# Required work:
The answer is to be an exact copy of the lines below running from the line with "replace | cloche" down to the line with "gomme (noir) |", both ends included, and nothing more.

# Exercise data:
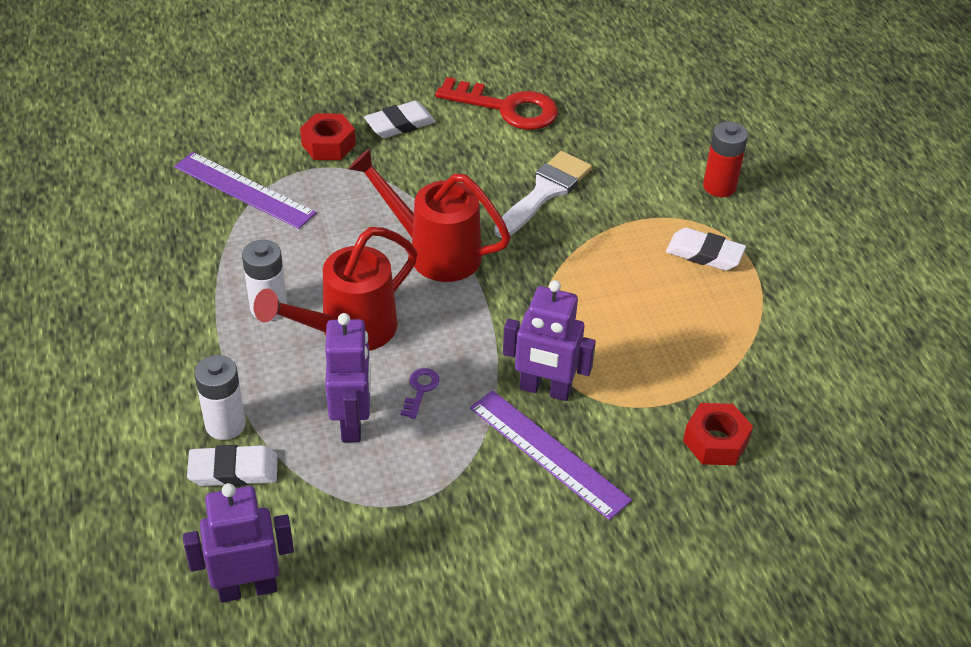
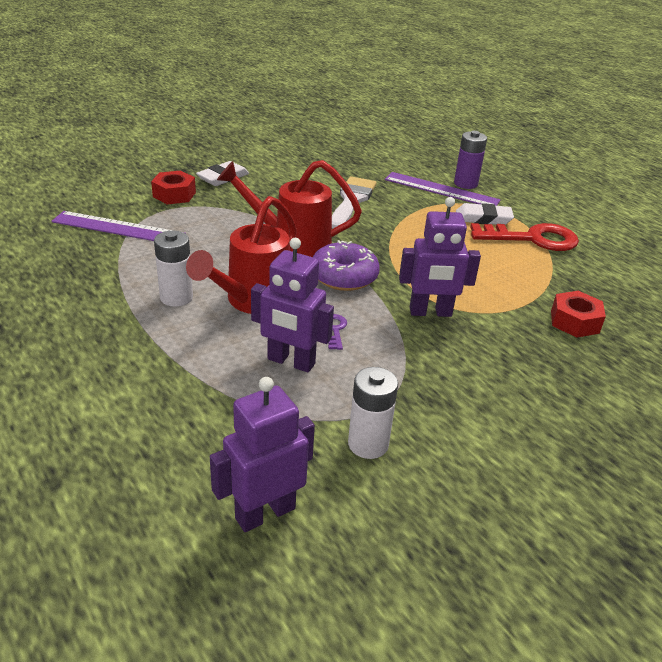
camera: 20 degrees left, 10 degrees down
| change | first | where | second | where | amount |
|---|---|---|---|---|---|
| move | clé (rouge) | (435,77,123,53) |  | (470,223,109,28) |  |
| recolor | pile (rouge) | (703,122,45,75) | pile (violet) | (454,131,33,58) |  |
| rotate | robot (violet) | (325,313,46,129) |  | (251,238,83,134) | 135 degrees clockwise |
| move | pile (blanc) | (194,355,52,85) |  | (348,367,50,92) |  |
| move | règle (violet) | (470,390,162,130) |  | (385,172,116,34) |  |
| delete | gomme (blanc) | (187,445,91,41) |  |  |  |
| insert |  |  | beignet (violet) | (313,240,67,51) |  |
==
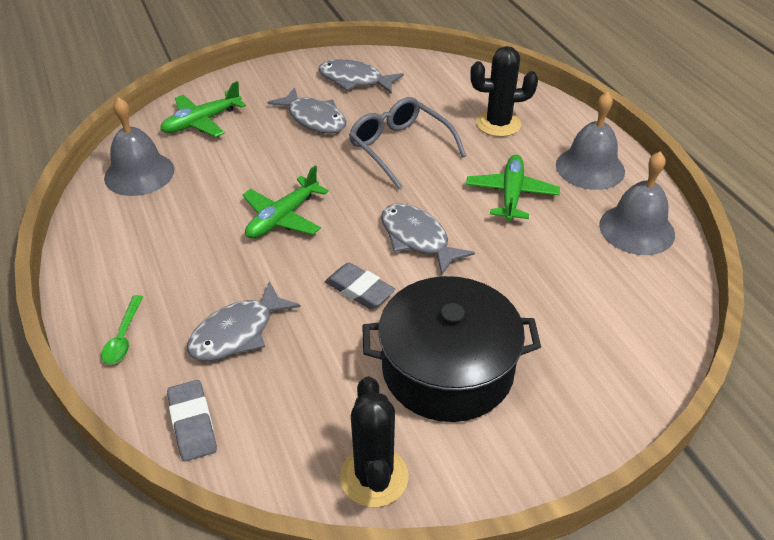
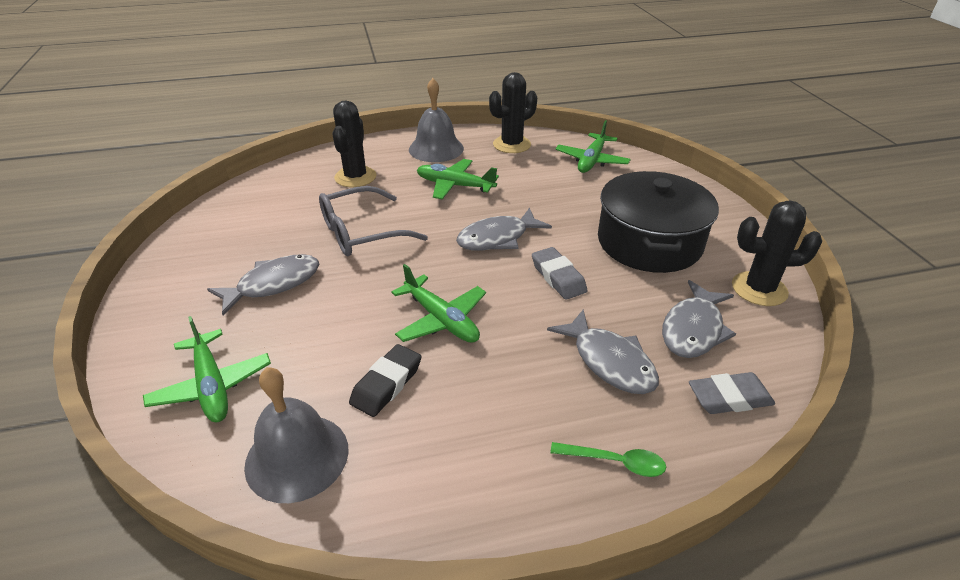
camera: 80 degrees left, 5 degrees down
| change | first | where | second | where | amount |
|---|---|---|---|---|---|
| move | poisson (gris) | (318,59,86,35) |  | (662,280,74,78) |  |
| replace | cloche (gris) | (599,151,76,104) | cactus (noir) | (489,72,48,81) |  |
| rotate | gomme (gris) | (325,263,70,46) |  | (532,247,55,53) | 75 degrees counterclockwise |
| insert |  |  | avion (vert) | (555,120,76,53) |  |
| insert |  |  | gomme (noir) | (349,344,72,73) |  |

# Completed exercise:
| replace | cloche (gris) | (599,151,76,104) | cactus (noir) | (489,72,48,81) |  |
| rotate | gomme (gris) | (325,263,70,46) |  | (532,247,55,53) | 75 degrees counterclockwise |
| insert |  |  | avion (vert) | (555,120,76,53) |  |
| insert |  |  | gomme (noir) | (349,344,72,73) |  |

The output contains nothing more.